## [WHAT IS EXPECTED]
Output each entry verbatim. Leave the images out.

## [Records from a dataset]

* * *

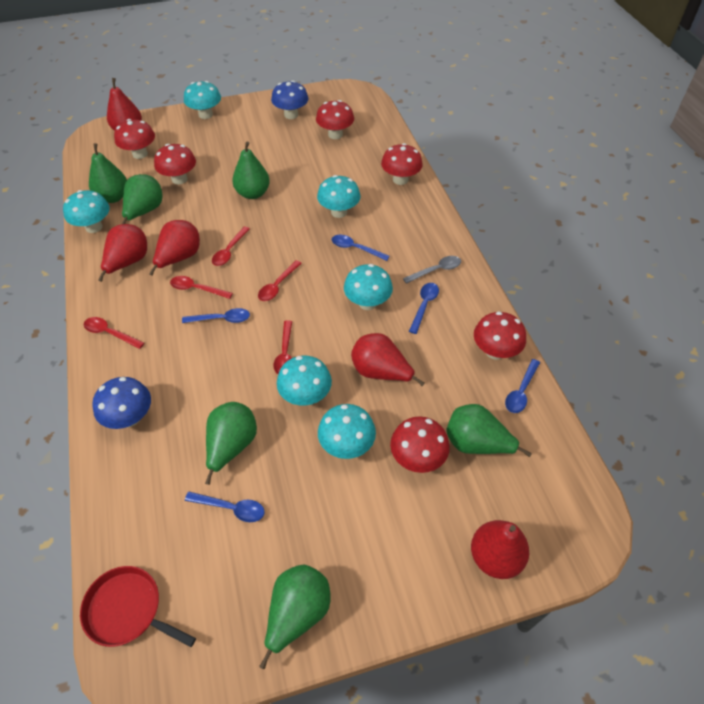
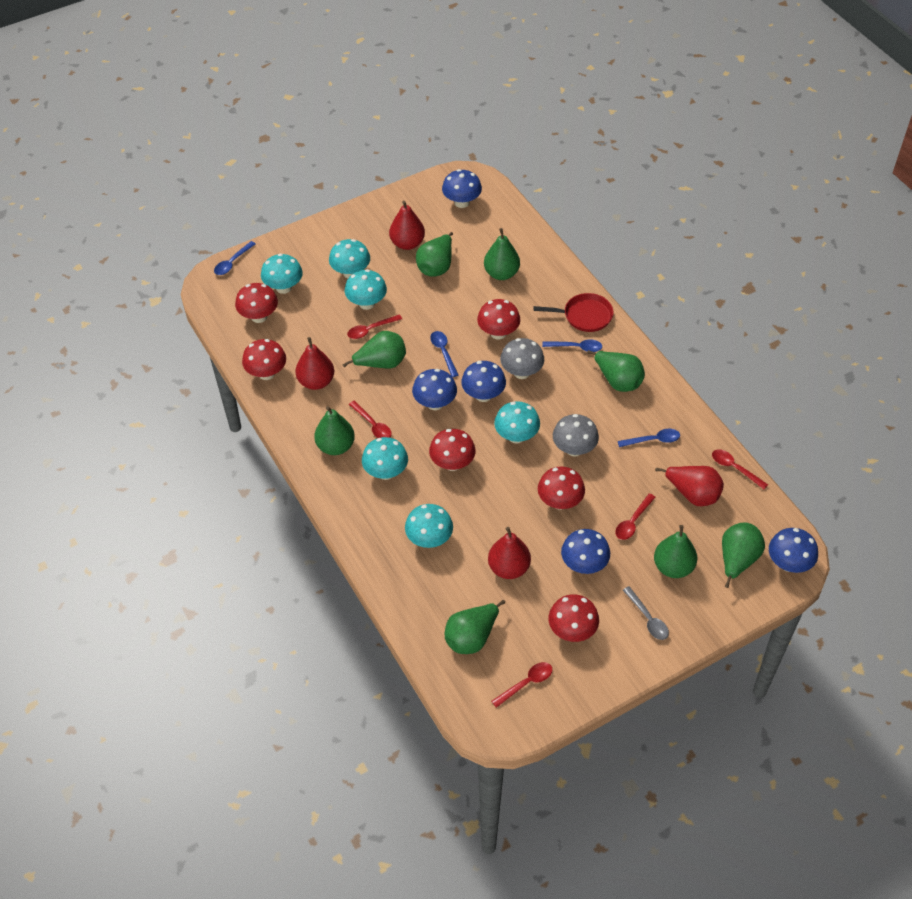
blue mushroom: 2 -> 5
blue spoon: 5 -> 4
green pear: 6 -> 8
grey mushroom: 0 -> 2
red pear: 5 -> 4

* * *

## [OUTPUT]
blue mushroom: 2 -> 5
blue spoon: 5 -> 4
green pear: 6 -> 8
grey mushroom: 0 -> 2
red pear: 5 -> 4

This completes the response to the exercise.